THE DATA: Begin

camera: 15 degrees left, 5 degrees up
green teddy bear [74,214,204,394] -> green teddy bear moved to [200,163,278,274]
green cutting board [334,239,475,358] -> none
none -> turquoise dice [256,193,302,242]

THE DATA: End

TASK OBJECTIVE: Report each line of the material in which the string "none" occurs.

RESULT OF THE TASK:
green cutting board [334,239,475,358] -> none
none -> turquoise dice [256,193,302,242]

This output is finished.